# [RECORDS FOR THE EXERCISE]

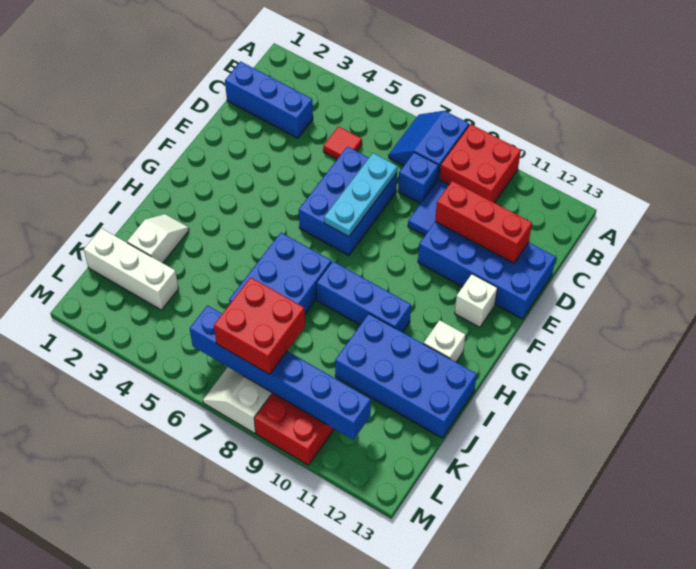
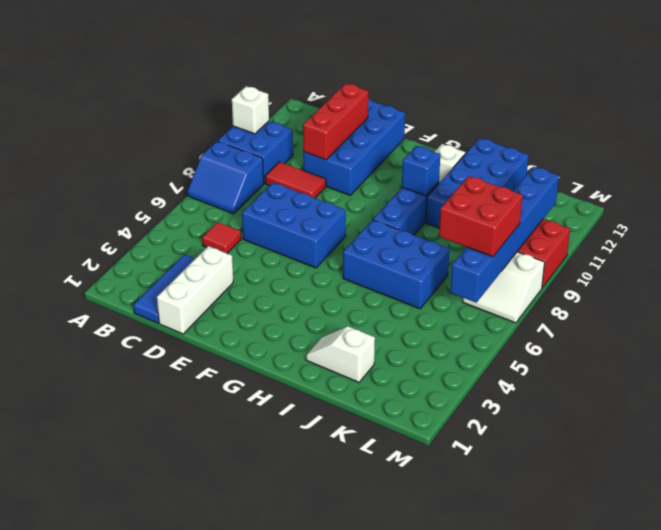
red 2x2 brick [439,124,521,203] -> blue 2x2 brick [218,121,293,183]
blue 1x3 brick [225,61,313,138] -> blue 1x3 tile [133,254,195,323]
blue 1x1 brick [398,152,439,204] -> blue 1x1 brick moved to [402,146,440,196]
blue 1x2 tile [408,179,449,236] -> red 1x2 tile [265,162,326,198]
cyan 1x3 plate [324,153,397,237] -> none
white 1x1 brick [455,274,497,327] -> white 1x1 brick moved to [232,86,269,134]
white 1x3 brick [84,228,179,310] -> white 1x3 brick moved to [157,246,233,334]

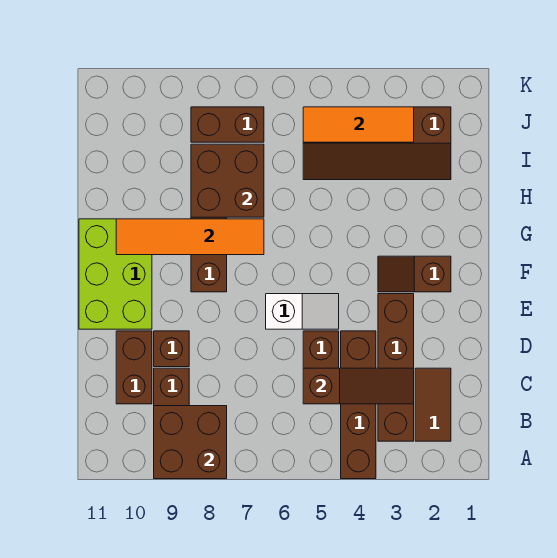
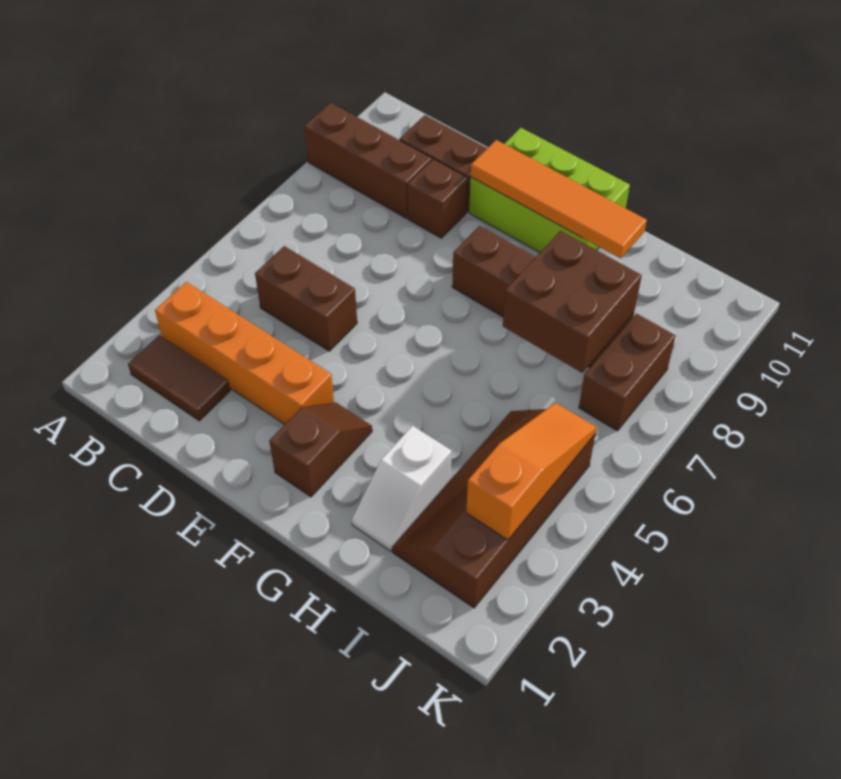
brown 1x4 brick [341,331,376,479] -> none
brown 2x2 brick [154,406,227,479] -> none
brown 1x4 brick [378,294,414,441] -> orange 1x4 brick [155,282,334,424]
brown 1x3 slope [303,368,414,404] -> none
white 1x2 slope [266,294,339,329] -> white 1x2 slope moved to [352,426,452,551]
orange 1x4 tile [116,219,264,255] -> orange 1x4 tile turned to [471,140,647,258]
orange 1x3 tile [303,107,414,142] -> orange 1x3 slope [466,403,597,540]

# [HOW TO COMPLETE THIS TASK]
The lines from the one holding "brown 1x4 brick [378,294,414,441]" to the last line of the entries, both included: retype them exactly and give nothing else.

# [EXERCISE SOLUTION]
brown 1x4 brick [378,294,414,441] -> orange 1x4 brick [155,282,334,424]
brown 1x3 slope [303,368,414,404] -> none
white 1x2 slope [266,294,339,329] -> white 1x2 slope moved to [352,426,452,551]
orange 1x4 tile [116,219,264,255] -> orange 1x4 tile turned to [471,140,647,258]
orange 1x3 tile [303,107,414,142] -> orange 1x3 slope [466,403,597,540]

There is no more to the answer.